START Source material

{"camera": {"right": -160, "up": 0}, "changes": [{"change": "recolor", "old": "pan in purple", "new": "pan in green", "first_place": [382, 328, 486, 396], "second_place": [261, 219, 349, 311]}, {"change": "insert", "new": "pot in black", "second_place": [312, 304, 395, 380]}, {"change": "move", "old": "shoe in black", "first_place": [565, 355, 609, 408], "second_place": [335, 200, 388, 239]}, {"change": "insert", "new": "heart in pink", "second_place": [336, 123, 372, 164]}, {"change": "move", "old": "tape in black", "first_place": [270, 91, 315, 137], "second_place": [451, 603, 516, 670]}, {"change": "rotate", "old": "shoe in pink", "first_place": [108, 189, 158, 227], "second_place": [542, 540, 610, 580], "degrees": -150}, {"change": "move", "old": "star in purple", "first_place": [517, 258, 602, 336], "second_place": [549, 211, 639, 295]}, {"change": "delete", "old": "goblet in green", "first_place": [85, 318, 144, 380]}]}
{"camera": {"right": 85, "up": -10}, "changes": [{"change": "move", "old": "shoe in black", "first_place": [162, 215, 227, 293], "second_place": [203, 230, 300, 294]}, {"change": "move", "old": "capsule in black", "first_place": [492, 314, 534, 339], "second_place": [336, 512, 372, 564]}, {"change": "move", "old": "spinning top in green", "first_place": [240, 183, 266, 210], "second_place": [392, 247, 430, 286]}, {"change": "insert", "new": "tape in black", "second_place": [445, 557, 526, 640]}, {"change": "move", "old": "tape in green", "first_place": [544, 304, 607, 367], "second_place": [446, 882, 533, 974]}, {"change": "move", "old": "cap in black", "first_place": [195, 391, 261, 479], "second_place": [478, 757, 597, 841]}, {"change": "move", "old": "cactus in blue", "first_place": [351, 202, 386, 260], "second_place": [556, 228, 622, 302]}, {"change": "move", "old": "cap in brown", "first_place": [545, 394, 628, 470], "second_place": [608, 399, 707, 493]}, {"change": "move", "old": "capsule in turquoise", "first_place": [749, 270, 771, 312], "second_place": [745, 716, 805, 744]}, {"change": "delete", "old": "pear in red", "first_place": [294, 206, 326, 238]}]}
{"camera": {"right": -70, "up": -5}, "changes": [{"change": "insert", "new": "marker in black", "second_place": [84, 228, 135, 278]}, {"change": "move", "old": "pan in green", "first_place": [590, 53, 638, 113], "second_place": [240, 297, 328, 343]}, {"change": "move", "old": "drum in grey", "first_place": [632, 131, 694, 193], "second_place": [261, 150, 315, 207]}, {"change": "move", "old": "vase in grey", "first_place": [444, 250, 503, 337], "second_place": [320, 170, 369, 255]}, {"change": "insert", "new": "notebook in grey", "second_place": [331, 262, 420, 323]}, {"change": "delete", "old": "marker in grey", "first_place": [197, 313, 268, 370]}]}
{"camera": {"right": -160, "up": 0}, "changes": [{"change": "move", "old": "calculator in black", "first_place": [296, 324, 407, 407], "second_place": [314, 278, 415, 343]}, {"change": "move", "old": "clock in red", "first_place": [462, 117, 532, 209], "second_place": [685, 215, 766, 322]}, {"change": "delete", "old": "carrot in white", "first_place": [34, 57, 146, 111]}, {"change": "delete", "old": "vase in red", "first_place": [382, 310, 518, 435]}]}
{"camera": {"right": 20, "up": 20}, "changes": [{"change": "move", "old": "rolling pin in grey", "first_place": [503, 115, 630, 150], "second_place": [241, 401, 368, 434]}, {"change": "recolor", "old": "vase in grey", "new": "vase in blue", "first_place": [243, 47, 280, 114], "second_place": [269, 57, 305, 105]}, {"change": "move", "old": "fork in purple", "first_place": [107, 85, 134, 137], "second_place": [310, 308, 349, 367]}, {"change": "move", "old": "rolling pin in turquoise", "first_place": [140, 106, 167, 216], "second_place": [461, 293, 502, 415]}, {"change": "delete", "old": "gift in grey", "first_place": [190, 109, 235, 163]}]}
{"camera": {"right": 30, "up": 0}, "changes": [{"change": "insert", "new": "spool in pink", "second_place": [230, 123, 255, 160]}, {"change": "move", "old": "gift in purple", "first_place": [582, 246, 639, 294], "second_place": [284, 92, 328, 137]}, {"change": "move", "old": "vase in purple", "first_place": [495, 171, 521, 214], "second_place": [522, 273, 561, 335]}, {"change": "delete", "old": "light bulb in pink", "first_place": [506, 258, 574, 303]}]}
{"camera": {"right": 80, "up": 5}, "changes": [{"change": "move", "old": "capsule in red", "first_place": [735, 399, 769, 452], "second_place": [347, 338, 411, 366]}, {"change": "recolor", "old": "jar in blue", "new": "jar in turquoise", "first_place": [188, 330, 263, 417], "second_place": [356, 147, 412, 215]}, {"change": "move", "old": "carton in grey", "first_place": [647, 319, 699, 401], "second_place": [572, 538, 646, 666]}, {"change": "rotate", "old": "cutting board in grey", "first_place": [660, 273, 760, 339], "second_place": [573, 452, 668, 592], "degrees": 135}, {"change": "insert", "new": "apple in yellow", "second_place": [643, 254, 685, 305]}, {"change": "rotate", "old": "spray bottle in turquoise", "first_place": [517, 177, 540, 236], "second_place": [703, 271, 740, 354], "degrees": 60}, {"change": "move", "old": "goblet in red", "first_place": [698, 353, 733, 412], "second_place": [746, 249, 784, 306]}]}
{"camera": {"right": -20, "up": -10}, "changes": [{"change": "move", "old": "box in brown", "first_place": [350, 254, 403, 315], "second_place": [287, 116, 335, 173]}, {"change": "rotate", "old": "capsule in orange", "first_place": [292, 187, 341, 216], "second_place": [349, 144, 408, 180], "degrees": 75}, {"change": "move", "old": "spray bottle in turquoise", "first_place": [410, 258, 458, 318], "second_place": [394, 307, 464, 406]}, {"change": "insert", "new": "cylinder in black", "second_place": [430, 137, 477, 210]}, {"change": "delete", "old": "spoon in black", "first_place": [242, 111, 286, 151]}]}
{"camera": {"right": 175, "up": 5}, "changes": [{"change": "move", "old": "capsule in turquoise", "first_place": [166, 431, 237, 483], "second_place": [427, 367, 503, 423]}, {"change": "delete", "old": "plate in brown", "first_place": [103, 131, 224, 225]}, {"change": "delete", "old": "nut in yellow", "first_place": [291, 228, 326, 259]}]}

END Source material

■ Exercise directions ■
The data must be given again in full, exactly as written.

■ Response to the task ■
{"camera": {"right": -160, "up": 0}, "changes": [{"change": "recolor", "old": "pan in purple", "new": "pan in green", "first_place": [382, 328, 486, 396], "second_place": [261, 219, 349, 311]}, {"change": "insert", "new": "pot in black", "second_place": [312, 304, 395, 380]}, {"change": "move", "old": "shoe in black", "first_place": [565, 355, 609, 408], "second_place": [335, 200, 388, 239]}, {"change": "insert", "new": "heart in pink", "second_place": [336, 123, 372, 164]}, {"change": "move", "old": "tape in black", "first_place": [270, 91, 315, 137], "second_place": [451, 603, 516, 670]}, {"change": "rotate", "old": "shoe in pink", "first_place": [108, 189, 158, 227], "second_place": [542, 540, 610, 580], "degrees": -150}, {"change": "move", "old": "star in purple", "first_place": [517, 258, 602, 336], "second_place": [549, 211, 639, 295]}, {"change": "delete", "old": "goblet in green", "first_place": [85, 318, 144, 380]}]}
{"camera": {"right": 85, "up": -10}, "changes": [{"change": "move", "old": "shoe in black", "first_place": [162, 215, 227, 293], "second_place": [203, 230, 300, 294]}, {"change": "move", "old": "capsule in black", "first_place": [492, 314, 534, 339], "second_place": [336, 512, 372, 564]}, {"change": "move", "old": "spinning top in green", "first_place": [240, 183, 266, 210], "second_place": [392, 247, 430, 286]}, {"change": "insert", "new": "tape in black", "second_place": [445, 557, 526, 640]}, {"change": "move", "old": "tape in green", "first_place": [544, 304, 607, 367], "second_place": [446, 882, 533, 974]}, {"change": "move", "old": "cap in black", "first_place": [195, 391, 261, 479], "second_place": [478, 757, 597, 841]}, {"change": "move", "old": "cactus in blue", "first_place": [351, 202, 386, 260], "second_place": [556, 228, 622, 302]}, {"change": "move", "old": "cap in brown", "first_place": [545, 394, 628, 470], "second_place": [608, 399, 707, 493]}, {"change": "move", "old": "capsule in turquoise", "first_place": [749, 270, 771, 312], "second_place": [745, 716, 805, 744]}, {"change": "delete", "old": "pear in red", "first_place": [294, 206, 326, 238]}]}
{"camera": {"right": -70, "up": -5}, "changes": [{"change": "insert", "new": "marker in black", "second_place": [84, 228, 135, 278]}, {"change": "move", "old": "pan in green", "first_place": [590, 53, 638, 113], "second_place": [240, 297, 328, 343]}, {"change": "move", "old": "drum in grey", "first_place": [632, 131, 694, 193], "second_place": [261, 150, 315, 207]}, {"change": "move", "old": "vase in grey", "first_place": [444, 250, 503, 337], "second_place": [320, 170, 369, 255]}, {"change": "insert", "new": "notebook in grey", "second_place": [331, 262, 420, 323]}, {"change": "delete", "old": "marker in grey", "first_place": [197, 313, 268, 370]}]}
{"camera": {"right": -160, "up": 0}, "changes": [{"change": "move", "old": "calculator in black", "first_place": [296, 324, 407, 407], "second_place": [314, 278, 415, 343]}, {"change": "move", "old": "clock in red", "first_place": [462, 117, 532, 209], "second_place": [685, 215, 766, 322]}, {"change": "delete", "old": "carrot in white", "first_place": [34, 57, 146, 111]}, {"change": "delete", "old": "vase in red", "first_place": [382, 310, 518, 435]}]}
{"camera": {"right": 20, "up": 20}, "changes": [{"change": "move", "old": "rolling pin in grey", "first_place": [503, 115, 630, 150], "second_place": [241, 401, 368, 434]}, {"change": "recolor", "old": "vase in grey", "new": "vase in blue", "first_place": [243, 47, 280, 114], "second_place": [269, 57, 305, 105]}, {"change": "move", "old": "fork in purple", "first_place": [107, 85, 134, 137], "second_place": [310, 308, 349, 367]}, {"change": "move", "old": "rolling pin in turquoise", "first_place": [140, 106, 167, 216], "second_place": [461, 293, 502, 415]}, {"change": "delete", "old": "gift in grey", "first_place": [190, 109, 235, 163]}]}
{"camera": {"right": 30, "up": 0}, "changes": [{"change": "insert", "new": "spool in pink", "second_place": [230, 123, 255, 160]}, {"change": "move", "old": "gift in purple", "first_place": [582, 246, 639, 294], "second_place": [284, 92, 328, 137]}, {"change": "move", "old": "vase in purple", "first_place": [495, 171, 521, 214], "second_place": [522, 273, 561, 335]}, {"change": "delete", "old": "light bulb in pink", "first_place": [506, 258, 574, 303]}]}
{"camera": {"right": 80, "up": 5}, "changes": [{"change": "move", "old": "capsule in red", "first_place": [735, 399, 769, 452], "second_place": [347, 338, 411, 366]}, {"change": "recolor", "old": "jar in blue", "new": "jar in turquoise", "first_place": [188, 330, 263, 417], "second_place": [356, 147, 412, 215]}, {"change": "move", "old": "carton in grey", "first_place": [647, 319, 699, 401], "second_place": [572, 538, 646, 666]}, {"change": "rotate", "old": "cutting board in grey", "first_place": [660, 273, 760, 339], "second_place": [573, 452, 668, 592], "degrees": 135}, {"change": "insert", "new": "apple in yellow", "second_place": [643, 254, 685, 305]}, {"change": "rotate", "old": "spray bottle in turquoise", "first_place": [517, 177, 540, 236], "second_place": [703, 271, 740, 354], "degrees": 60}, {"change": "move", "old": "goblet in red", "first_place": [698, 353, 733, 412], "second_place": [746, 249, 784, 306]}]}
{"camera": {"right": -20, "up": -10}, "changes": [{"change": "move", "old": "box in brown", "first_place": [350, 254, 403, 315], "second_place": [287, 116, 335, 173]}, {"change": "rotate", "old": "capsule in orange", "first_place": [292, 187, 341, 216], "second_place": [349, 144, 408, 180], "degrees": 75}, {"change": "move", "old": "spray bottle in turquoise", "first_place": [410, 258, 458, 318], "second_place": [394, 307, 464, 406]}, {"change": "insert", "new": "cylinder in black", "second_place": [430, 137, 477, 210]}, {"change": "delete", "old": "spoon in black", "first_place": [242, 111, 286, 151]}]}
{"camera": {"right": 175, "up": 5}, "changes": [{"change": "move", "old": "capsule in turquoise", "first_place": [166, 431, 237, 483], "second_place": [427, 367, 503, 423]}, {"change": "delete", "old": "plate in brown", "first_place": [103, 131, 224, 225]}, {"change": "delete", "old": "nut in yellow", "first_place": [291, 228, 326, 259]}]}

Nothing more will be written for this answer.